BEGIN Recorded data

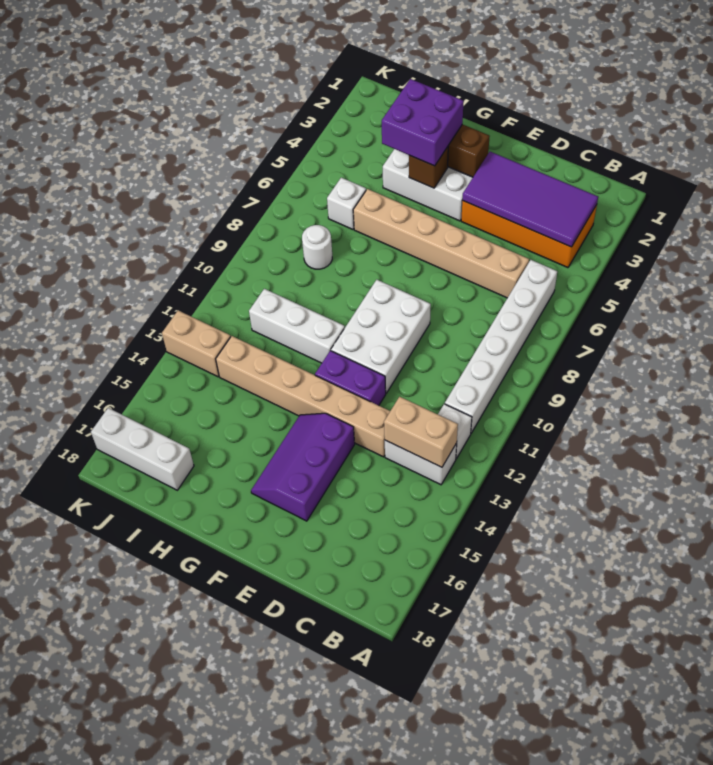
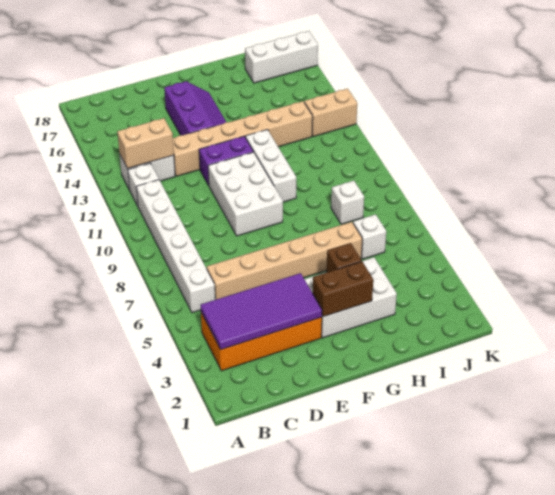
purple brick G3:H4 level 3 -> none
white brick G11:I11 level 1 -> white brick G10:G12 level 1
white round brick I8 level 1 -> white brick I8 level 1

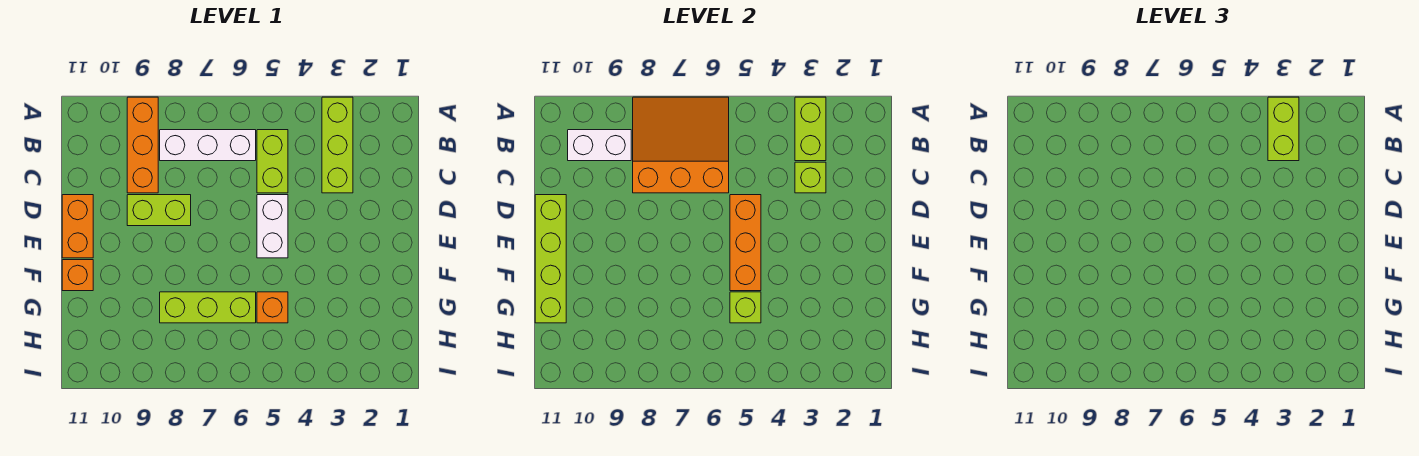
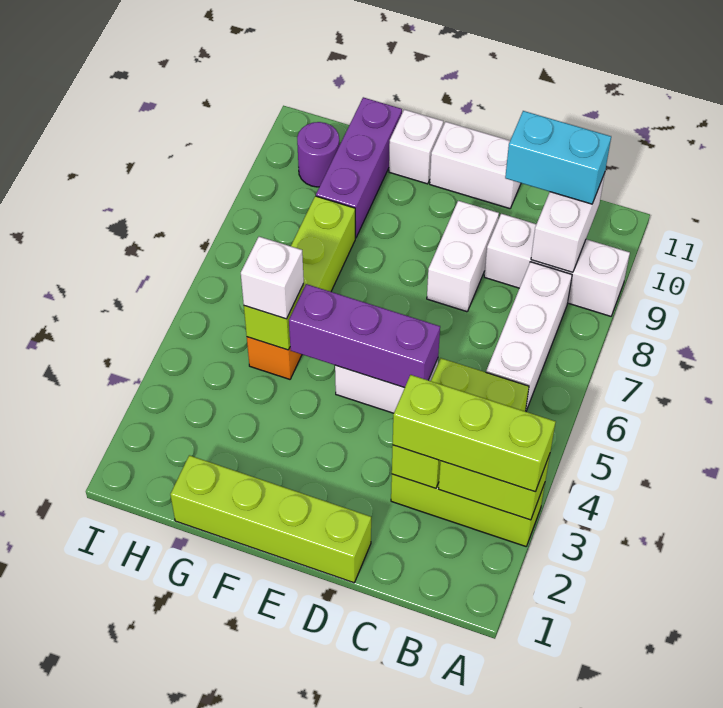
lime brick A3:B3 level 3 -> lime brick A3:C3 level 3
orange slope A6:C8 level 2 top C -> none
orange brick A9:C9 level 1 -> white brick A9:C9 level 1
none -> cyan brick B10:C10 level 3
orange brick D5:F5 level 2 -> purple brick D5:F5 level 2
lime brick D8:D9 level 1 -> white brick D8:D9 level 1
orange brick D11:E11 level 1 -> white brick D11:E11 level 1
lime brick D11:G11 level 2 -> lime brick D1:G1 level 1
orange brick F11 level 1 -> white brick F11 level 1
none -> white brick G5 level 3
none -> purple brick G9:G11 level 1
none -> purple round brick H10 level 1

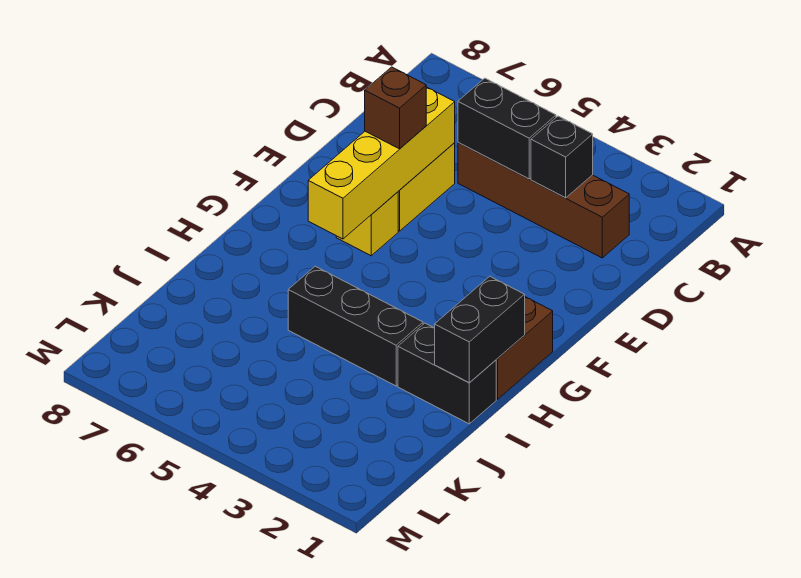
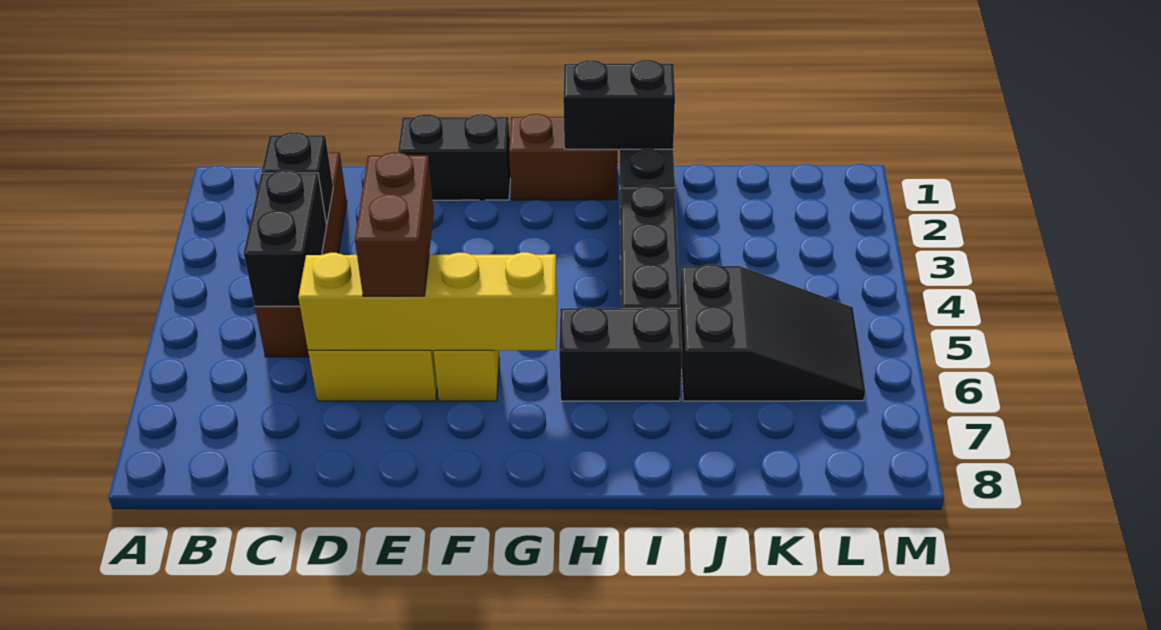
none -> black brick E1:F1 level 1
brown brick E6 level 3 -> brown brick E5:E6 level 3
none -> black brick H6:I6 level 1
none -> black slope J5:L6 level 1 top J

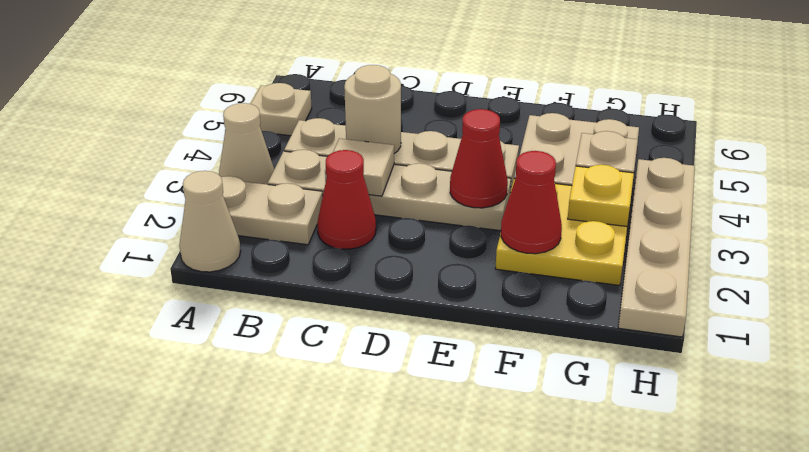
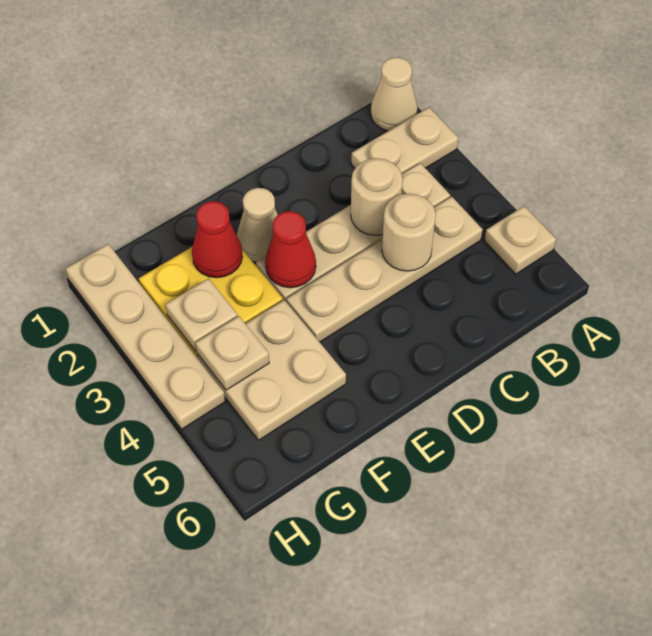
tan cone A3 level 1 -> tan cone E2 level 1
red cone C2 level 1 -> none
tan tile C3 level 2 -> tan round brick C3 level 2
yellow plate G3 level 2 -> tan plate G3 level 2

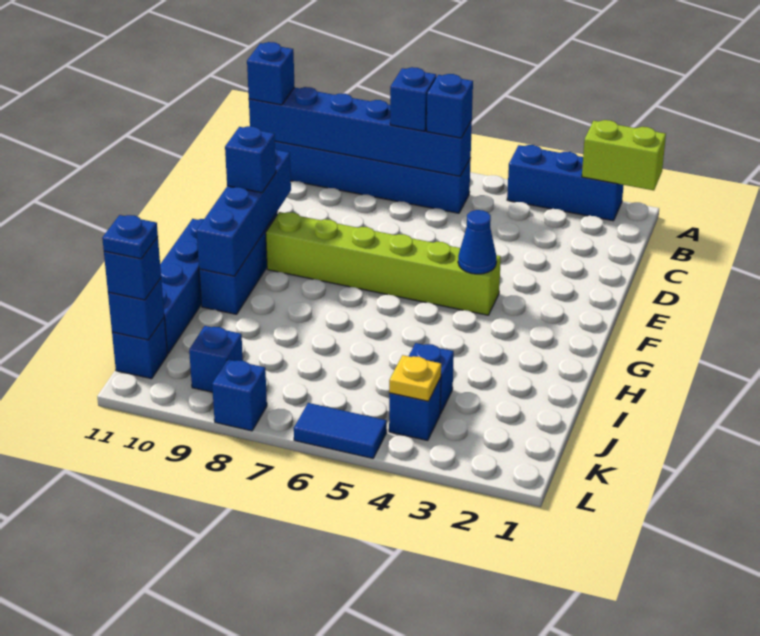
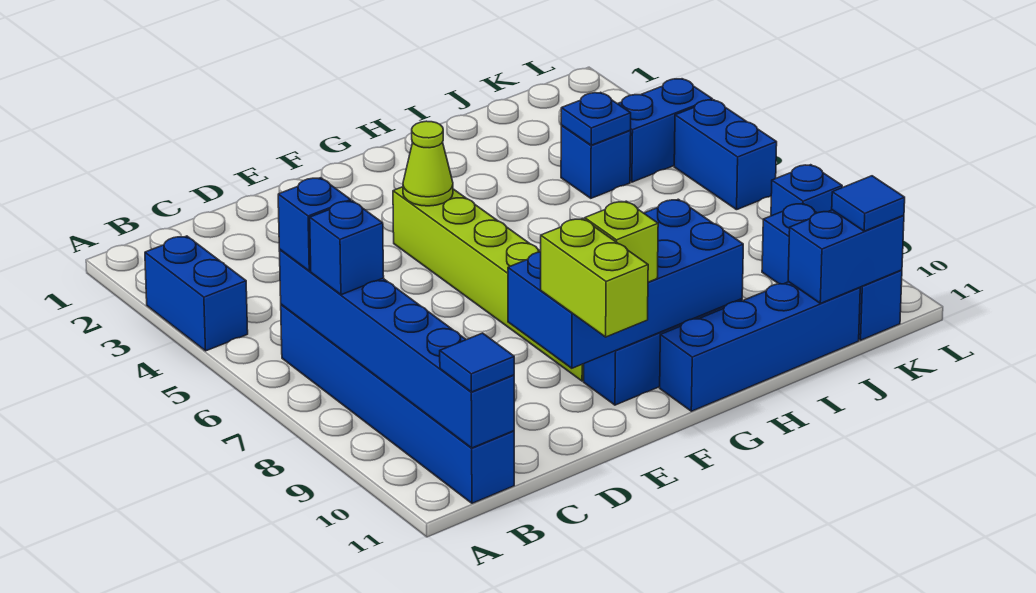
lime brick A1:A2 level 2 -> lime brick E10:E11 level 3
blue brick A2:A4 level 1 -> blue brick A3:A4 level 1
blue brick B11 level 3 -> blue tile B11 level 3
blue brick E10:H10 level 2 -> blue brick E9:H10 level 2
blue cone F4 level 2 -> lime cone F4 level 2
blue brick F10 level 3 -> lime brick F10 level 3
blue brick K4 level 1 -> blue brick K4:L4 level 1
yellow plate K4 level 2 -> none
blue brick K11 level 2 -> blue brick J11:K11 level 2
blue brick K11 level 3 -> blue tile K11 level 3
blue plate K11 level 4 -> blue plate J4 level 2
blue tile L5:L6 level 1 -> blue brick L5:L6 level 1

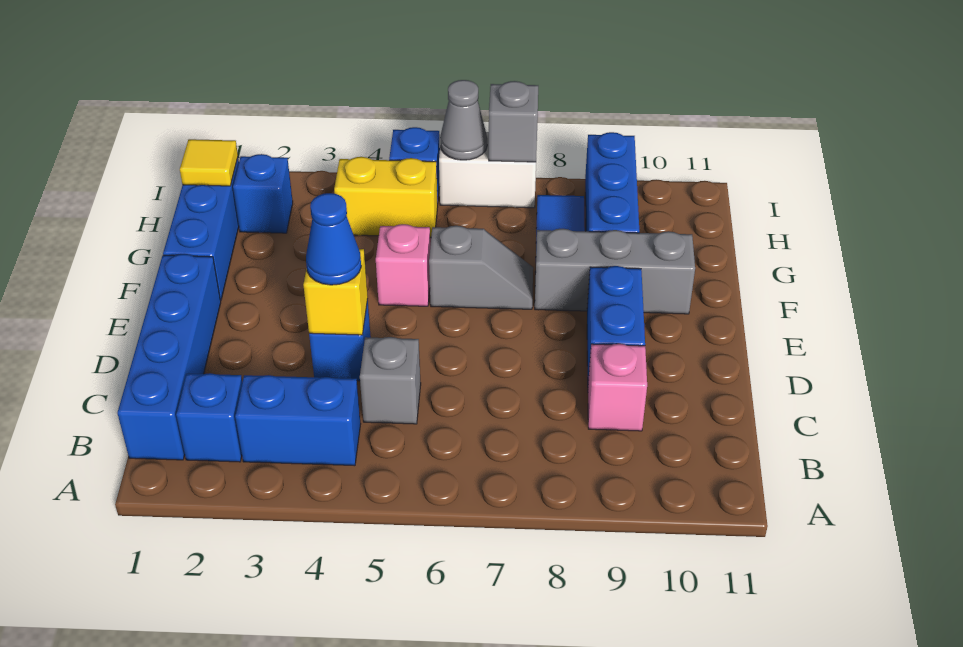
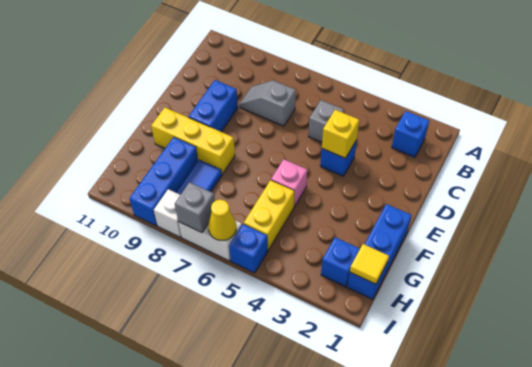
blue brick B1:E1 level 1 -> none
blue brick B3:B4 level 1 -> none
pink brick C9 level 1 -> none
blue cone D4 level 3 -> none
grey slope F6:F7 level 1 top 6 -> grey slope C7:C8 level 1 top 7
grey brick F8:F10 level 1 -> yellow brick F8:F10 level 1
yellow brick H4:H5 level 1 -> yellow brick G5:H5 level 1
grey cone I6 level 2 -> yellow cone I6 level 2
none -> white brick I8 level 1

END Recorded data

- Exercise brief: Which of the lines above mention the word "cone"? Pull those lines out.

- Solution:
tan cone A3 level 1 -> tan cone E2 level 1
red cone C2 level 1 -> none
blue cone F4 level 2 -> lime cone F4 level 2
blue cone D4 level 3 -> none
grey cone I6 level 2 -> yellow cone I6 level 2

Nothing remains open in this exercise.